**Brief**: Below are lines of data, and only some are wanted. Please repeat exactly those from the line that has "camera: 50 degrees right, 0 degrees up" through the line that has "(373, 105) = (606, 161): pink".

━━━━

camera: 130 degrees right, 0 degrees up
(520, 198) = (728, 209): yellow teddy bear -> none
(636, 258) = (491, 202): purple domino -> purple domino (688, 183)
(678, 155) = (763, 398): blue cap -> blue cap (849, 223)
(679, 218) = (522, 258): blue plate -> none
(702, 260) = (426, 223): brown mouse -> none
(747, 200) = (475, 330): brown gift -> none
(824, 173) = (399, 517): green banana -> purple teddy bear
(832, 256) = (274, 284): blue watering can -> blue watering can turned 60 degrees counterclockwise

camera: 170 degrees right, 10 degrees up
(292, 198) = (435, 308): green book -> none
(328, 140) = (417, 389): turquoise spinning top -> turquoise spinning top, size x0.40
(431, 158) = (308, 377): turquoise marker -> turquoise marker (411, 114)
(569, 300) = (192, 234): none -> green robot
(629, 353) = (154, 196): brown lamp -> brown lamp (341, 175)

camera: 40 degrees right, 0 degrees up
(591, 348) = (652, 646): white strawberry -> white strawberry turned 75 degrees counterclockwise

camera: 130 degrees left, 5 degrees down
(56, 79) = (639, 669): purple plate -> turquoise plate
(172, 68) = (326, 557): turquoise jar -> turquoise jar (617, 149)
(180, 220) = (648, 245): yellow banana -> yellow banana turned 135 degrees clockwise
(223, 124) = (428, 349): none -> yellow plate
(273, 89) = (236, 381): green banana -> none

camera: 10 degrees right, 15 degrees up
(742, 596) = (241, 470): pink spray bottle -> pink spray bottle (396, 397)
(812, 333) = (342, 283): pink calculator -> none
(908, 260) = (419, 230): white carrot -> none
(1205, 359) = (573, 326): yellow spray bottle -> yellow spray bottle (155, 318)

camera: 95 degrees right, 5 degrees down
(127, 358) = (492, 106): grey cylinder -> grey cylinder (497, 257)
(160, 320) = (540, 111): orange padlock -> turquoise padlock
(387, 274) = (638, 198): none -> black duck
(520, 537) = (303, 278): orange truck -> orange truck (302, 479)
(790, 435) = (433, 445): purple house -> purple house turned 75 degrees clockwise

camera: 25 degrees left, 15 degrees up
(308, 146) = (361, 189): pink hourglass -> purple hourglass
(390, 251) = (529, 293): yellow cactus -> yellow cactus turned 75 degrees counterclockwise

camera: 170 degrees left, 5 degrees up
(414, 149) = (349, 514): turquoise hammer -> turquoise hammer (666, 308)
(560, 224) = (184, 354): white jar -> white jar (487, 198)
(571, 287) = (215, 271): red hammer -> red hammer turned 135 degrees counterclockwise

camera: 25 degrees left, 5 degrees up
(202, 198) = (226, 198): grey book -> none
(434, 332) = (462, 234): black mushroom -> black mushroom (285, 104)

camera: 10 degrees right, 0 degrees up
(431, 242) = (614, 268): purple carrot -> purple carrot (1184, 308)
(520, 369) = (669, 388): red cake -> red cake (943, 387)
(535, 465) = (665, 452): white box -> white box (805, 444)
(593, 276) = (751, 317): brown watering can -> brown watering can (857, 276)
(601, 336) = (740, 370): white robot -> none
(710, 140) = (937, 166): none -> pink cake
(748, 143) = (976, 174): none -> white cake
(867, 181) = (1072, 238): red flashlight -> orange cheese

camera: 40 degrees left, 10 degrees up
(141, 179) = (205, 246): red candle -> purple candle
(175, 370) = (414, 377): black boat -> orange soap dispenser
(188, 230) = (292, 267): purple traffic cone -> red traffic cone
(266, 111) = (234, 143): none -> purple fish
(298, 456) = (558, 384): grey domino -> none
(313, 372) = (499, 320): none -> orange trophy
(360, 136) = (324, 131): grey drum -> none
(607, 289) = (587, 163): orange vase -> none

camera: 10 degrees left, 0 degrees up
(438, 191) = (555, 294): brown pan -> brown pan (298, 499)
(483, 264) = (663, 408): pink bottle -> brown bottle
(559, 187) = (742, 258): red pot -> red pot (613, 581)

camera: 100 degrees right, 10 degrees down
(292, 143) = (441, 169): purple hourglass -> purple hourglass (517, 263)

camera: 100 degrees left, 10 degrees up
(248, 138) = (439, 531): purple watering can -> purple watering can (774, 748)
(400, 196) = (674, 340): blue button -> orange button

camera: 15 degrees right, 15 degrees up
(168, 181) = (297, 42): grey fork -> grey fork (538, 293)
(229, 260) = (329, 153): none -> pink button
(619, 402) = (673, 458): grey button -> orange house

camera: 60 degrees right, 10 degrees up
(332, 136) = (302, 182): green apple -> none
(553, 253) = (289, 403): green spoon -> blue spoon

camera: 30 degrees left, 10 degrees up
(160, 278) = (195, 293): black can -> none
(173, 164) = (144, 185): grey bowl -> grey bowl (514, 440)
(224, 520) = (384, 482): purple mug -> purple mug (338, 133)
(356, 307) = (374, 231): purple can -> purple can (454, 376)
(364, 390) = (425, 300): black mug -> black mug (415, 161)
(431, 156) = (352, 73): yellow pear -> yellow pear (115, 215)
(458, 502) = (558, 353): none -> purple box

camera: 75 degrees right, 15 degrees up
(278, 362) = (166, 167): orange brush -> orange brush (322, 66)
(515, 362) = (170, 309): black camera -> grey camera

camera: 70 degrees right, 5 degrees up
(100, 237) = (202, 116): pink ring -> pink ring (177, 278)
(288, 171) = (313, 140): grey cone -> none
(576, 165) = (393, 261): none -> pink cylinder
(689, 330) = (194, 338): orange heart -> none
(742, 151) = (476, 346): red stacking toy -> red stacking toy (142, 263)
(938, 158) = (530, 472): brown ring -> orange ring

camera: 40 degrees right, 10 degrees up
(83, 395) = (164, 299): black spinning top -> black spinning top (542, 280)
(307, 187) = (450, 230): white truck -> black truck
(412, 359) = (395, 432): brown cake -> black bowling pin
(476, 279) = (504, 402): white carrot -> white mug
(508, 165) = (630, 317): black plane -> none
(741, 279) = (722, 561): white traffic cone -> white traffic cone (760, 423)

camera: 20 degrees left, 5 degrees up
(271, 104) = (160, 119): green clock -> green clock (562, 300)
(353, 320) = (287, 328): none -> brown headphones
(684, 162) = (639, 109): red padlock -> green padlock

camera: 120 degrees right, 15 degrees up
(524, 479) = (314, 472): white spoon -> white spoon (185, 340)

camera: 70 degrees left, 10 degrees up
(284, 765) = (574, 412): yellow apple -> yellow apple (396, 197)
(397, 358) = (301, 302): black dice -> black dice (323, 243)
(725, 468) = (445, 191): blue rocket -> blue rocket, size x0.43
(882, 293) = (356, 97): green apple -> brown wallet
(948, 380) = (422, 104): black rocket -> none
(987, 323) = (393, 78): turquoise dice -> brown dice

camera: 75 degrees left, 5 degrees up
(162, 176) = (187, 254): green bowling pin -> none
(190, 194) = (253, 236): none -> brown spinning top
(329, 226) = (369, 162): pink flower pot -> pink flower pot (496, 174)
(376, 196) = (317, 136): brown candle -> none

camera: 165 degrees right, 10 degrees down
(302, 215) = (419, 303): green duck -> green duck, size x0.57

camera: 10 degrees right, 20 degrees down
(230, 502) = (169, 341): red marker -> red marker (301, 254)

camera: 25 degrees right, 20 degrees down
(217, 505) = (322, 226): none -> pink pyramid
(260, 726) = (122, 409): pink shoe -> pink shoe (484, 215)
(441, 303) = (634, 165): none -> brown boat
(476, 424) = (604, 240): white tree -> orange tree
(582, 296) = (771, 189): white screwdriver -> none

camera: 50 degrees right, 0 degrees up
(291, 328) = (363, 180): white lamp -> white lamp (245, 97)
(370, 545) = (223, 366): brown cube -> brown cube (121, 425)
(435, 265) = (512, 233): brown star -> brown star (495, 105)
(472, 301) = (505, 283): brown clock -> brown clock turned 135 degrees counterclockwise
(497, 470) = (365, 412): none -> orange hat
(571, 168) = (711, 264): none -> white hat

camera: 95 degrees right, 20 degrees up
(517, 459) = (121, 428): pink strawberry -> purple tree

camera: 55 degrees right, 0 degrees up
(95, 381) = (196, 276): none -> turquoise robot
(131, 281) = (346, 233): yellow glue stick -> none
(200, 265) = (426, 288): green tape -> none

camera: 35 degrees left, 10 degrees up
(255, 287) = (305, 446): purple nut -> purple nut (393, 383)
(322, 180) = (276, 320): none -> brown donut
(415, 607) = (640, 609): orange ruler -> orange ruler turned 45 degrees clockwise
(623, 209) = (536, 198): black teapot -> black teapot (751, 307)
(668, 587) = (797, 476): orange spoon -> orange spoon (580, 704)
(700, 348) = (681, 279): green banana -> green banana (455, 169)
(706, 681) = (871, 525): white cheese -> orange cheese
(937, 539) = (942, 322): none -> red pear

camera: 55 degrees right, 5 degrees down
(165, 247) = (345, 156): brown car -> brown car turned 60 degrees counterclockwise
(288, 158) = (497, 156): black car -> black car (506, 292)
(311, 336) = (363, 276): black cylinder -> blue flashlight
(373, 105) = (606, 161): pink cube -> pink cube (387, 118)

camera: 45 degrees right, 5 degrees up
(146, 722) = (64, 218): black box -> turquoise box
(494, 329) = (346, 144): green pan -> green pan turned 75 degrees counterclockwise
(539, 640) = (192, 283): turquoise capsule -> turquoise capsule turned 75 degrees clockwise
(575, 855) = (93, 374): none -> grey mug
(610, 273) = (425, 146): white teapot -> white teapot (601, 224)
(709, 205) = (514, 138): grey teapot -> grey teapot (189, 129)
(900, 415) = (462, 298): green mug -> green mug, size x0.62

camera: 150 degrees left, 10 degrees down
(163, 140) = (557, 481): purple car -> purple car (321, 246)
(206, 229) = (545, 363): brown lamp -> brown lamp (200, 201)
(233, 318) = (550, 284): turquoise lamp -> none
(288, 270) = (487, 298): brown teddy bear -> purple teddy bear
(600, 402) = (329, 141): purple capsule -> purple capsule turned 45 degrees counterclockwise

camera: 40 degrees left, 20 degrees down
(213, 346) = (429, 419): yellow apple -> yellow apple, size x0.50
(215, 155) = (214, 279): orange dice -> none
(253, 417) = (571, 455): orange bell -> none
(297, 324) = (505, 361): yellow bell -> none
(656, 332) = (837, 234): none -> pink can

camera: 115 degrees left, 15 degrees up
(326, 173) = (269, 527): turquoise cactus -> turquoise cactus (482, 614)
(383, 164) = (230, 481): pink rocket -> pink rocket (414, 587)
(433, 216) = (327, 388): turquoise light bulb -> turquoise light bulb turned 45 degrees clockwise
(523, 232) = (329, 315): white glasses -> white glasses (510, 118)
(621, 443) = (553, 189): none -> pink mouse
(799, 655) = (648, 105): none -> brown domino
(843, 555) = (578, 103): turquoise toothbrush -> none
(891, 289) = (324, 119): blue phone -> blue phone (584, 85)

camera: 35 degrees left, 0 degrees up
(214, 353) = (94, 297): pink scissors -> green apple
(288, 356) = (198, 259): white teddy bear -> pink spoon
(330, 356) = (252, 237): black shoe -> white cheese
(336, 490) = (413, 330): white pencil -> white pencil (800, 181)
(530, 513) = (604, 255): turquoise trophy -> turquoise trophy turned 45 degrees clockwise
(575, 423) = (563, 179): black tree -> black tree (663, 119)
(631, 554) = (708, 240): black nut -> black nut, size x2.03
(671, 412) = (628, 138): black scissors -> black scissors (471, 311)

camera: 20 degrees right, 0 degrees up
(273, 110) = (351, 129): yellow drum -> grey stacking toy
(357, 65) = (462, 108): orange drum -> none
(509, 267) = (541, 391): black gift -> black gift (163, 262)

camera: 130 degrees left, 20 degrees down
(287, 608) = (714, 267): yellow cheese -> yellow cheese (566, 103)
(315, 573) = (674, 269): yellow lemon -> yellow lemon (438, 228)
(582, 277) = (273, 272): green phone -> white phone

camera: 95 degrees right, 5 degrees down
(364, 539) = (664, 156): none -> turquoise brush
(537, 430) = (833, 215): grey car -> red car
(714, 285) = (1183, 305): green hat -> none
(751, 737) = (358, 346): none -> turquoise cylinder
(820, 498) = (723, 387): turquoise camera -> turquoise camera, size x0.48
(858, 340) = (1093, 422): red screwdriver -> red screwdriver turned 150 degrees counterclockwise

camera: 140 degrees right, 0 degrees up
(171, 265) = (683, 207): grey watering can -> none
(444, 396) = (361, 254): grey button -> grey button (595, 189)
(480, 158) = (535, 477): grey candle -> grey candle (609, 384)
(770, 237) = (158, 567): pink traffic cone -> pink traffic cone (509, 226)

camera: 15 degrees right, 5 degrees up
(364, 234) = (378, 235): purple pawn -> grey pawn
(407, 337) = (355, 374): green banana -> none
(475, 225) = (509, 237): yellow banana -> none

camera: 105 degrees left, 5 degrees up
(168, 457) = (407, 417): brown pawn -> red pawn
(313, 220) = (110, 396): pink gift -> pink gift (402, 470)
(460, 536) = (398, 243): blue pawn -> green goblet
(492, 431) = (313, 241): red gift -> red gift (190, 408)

━━━━

**Exercise result**:
camera: 50 degrees right, 0 degrees up
(291, 328) = (363, 180): white lamp -> white lamp (245, 97)
(370, 545) = (223, 366): brown cube -> brown cube (121, 425)
(435, 265) = (512, 233): brown star -> brown star (495, 105)
(472, 301) = (505, 283): brown clock -> brown clock turned 135 degrees counterclockwise
(497, 470) = (365, 412): none -> orange hat
(571, 168) = (711, 264): none -> white hat

camera: 95 degrees right, 20 degrees up
(517, 459) = (121, 428): pink strawberry -> purple tree

camera: 55 degrees right, 0 degrees up
(95, 381) = (196, 276): none -> turquoise robot
(131, 281) = (346, 233): yellow glue stick -> none
(200, 265) = (426, 288): green tape -> none

camera: 35 degrees left, 10 degrees up
(255, 287) = (305, 446): purple nut -> purple nut (393, 383)
(322, 180) = (276, 320): none -> brown donut
(415, 607) = (640, 609): orange ruler -> orange ruler turned 45 degrees clockwise
(623, 209) = (536, 198): black teapot -> black teapot (751, 307)
(668, 587) = (797, 476): orange spoon -> orange spoon (580, 704)
(700, 348) = (681, 279): green banana -> green banana (455, 169)
(706, 681) = (871, 525): white cheese -> orange cheese
(937, 539) = (942, 322): none -> red pear

camera: 55 degrees right, 5 degrees down
(165, 247) = (345, 156): brown car -> brown car turned 60 degrees counterclockwise
(288, 158) = (497, 156): black car -> black car (506, 292)
(311, 336) = (363, 276): black cylinder -> blue flashlight
(373, 105) = (606, 161): pink cube -> pink cube (387, 118)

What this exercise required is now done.